Provided records:
------

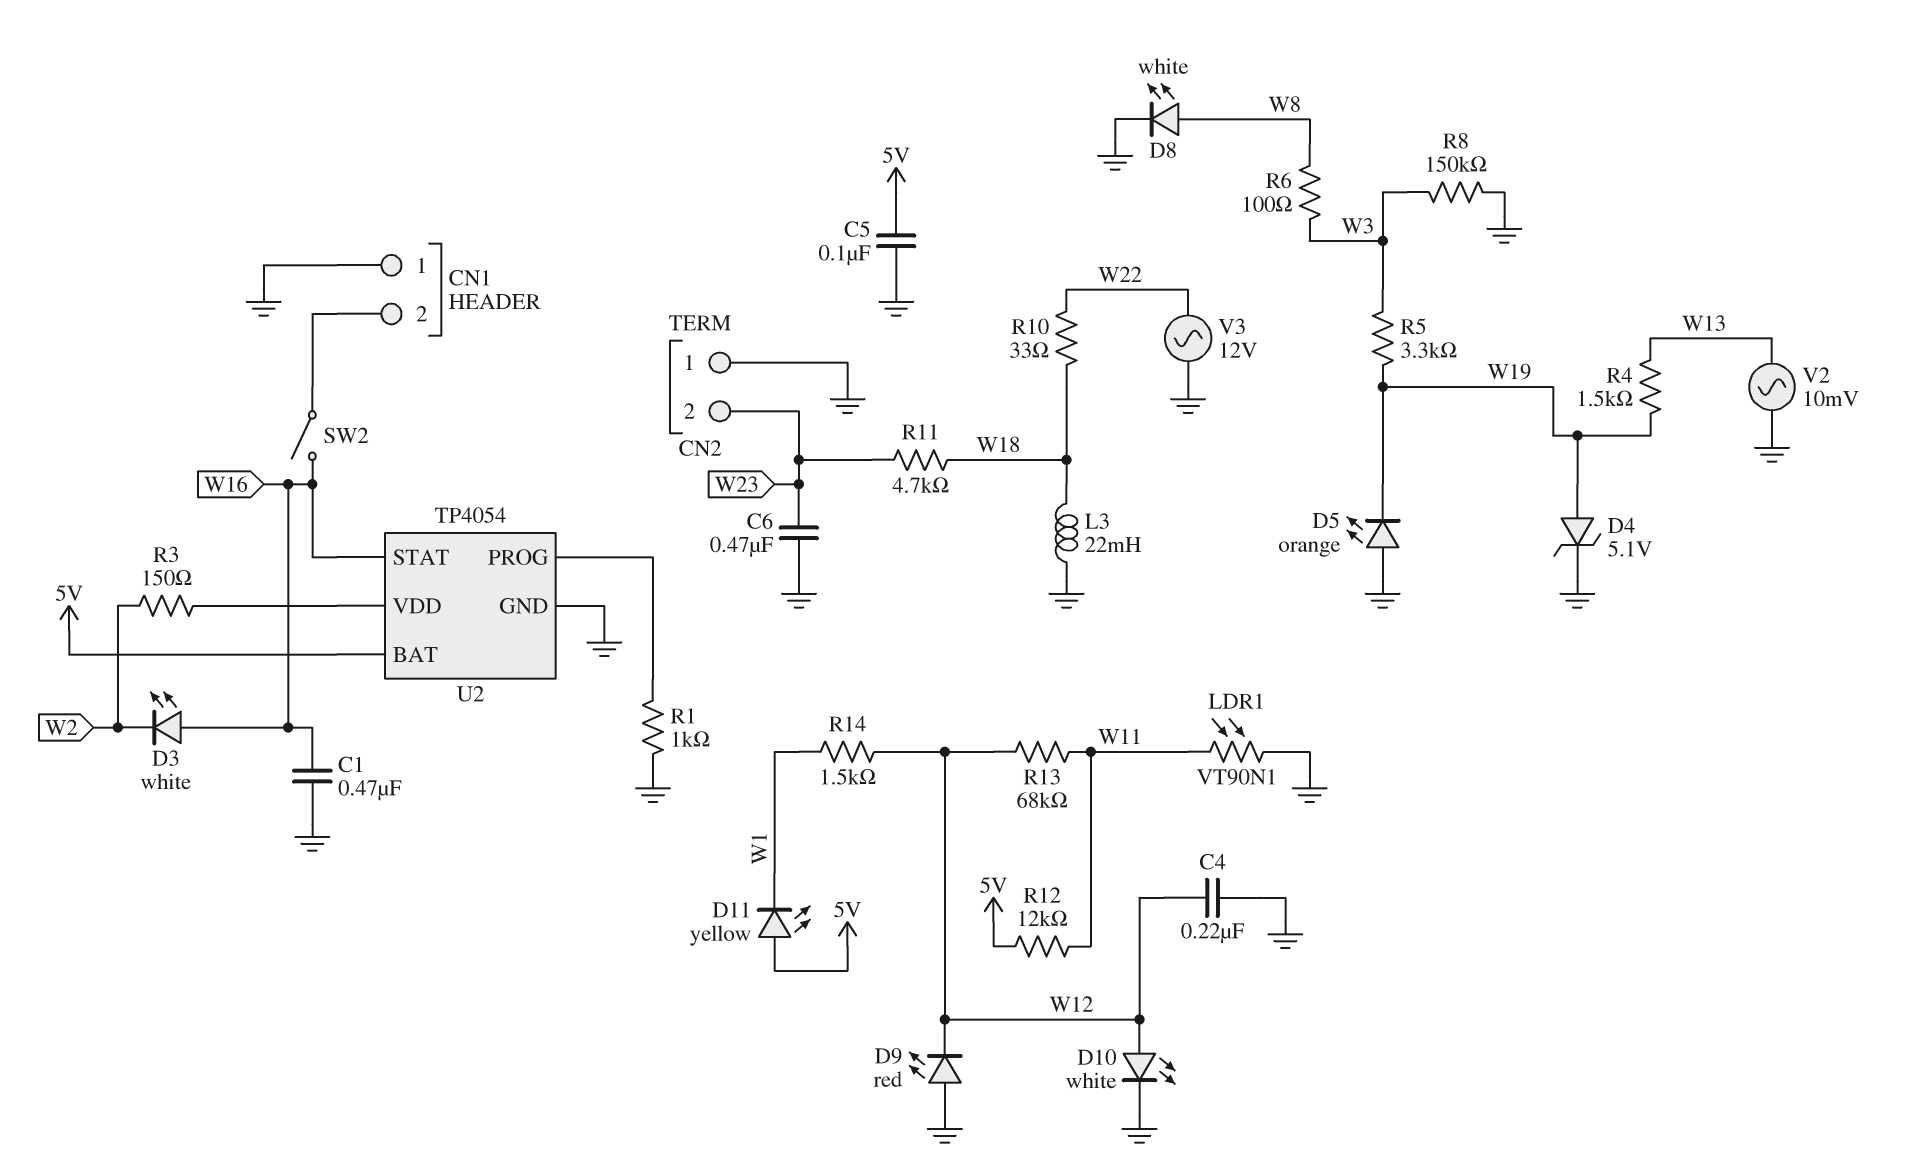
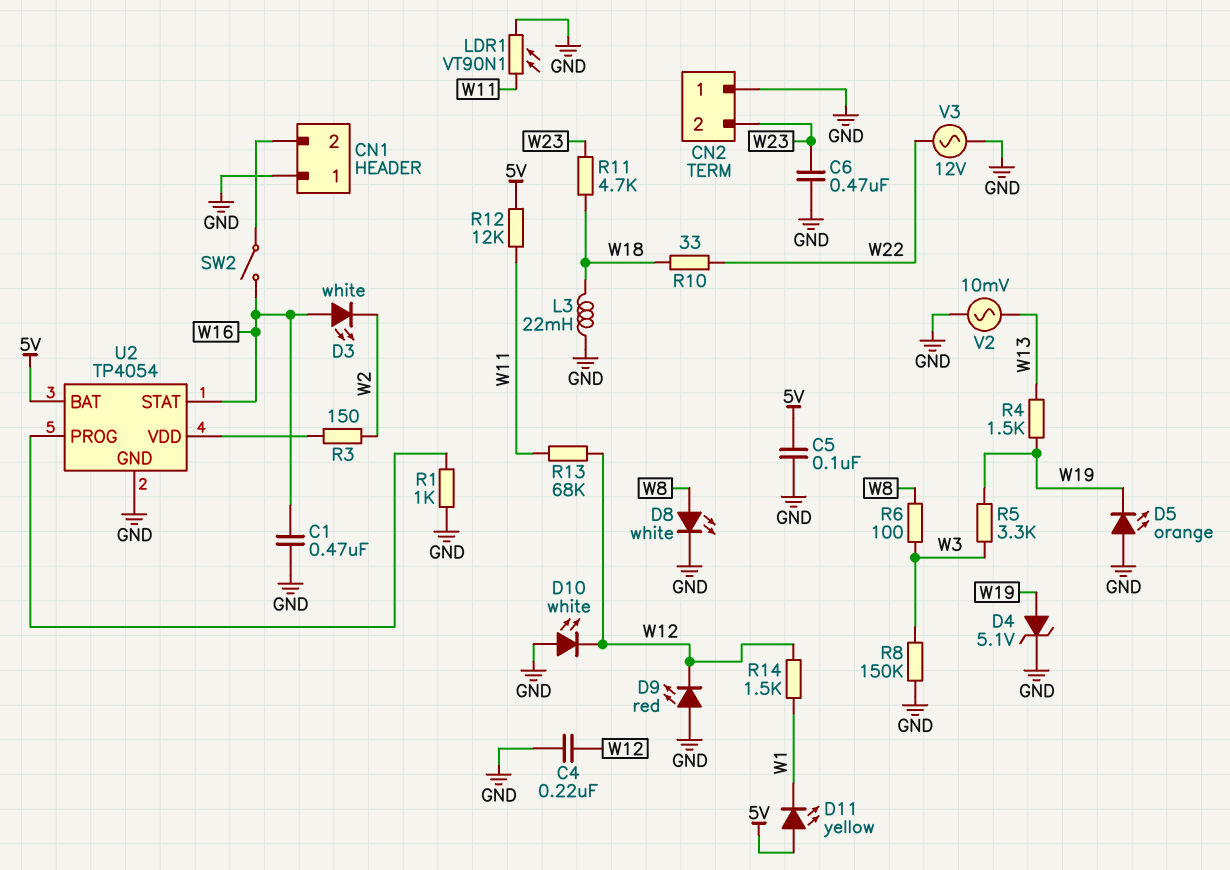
D10: LED white (A W12, K GND) -> LED white (A GND, K W12)

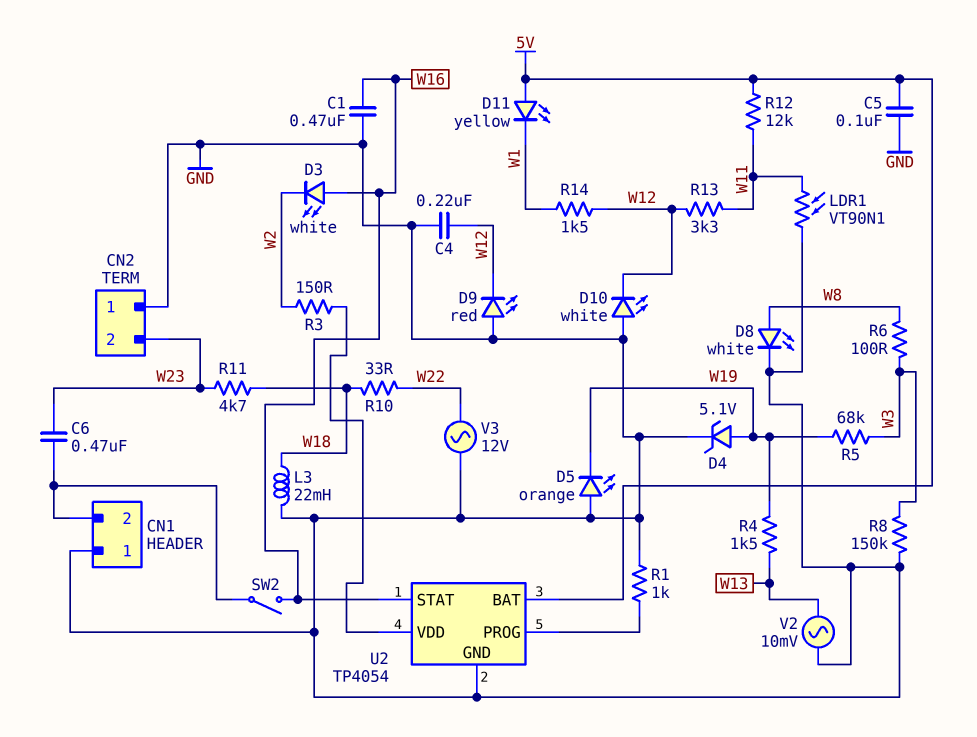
C6: 470nF (GND, W23) -> 470nF (CN1/2, W23)
R5: 3.3k (W3, W19) -> 68k (W3, W19)
R13: 68k (W11, W12) -> 3.3k (W11, W12)

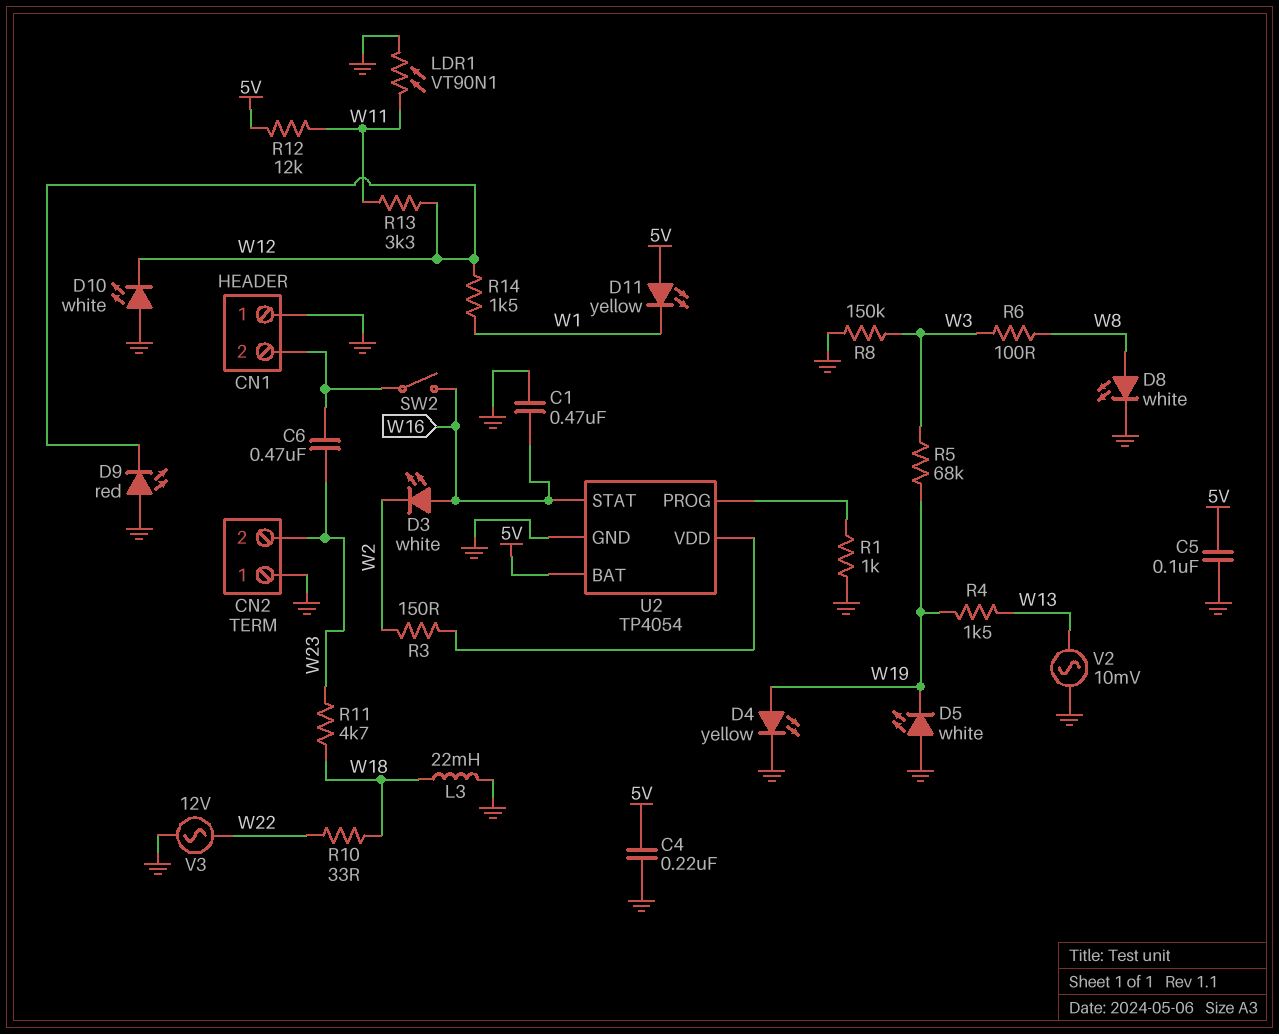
C4: 220nF (GND, W12) -> 220nF (5V, GND)
D4: zener 5.1V (A W19, K GND) -> LED yellow (A W19, K GND)
D5: LED orange (A GND, K W19) -> LED white (A GND, K W19)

------

Problem requirements: If a line in the records holds the string "white", count it, and give only the total.

Solution to this task: 2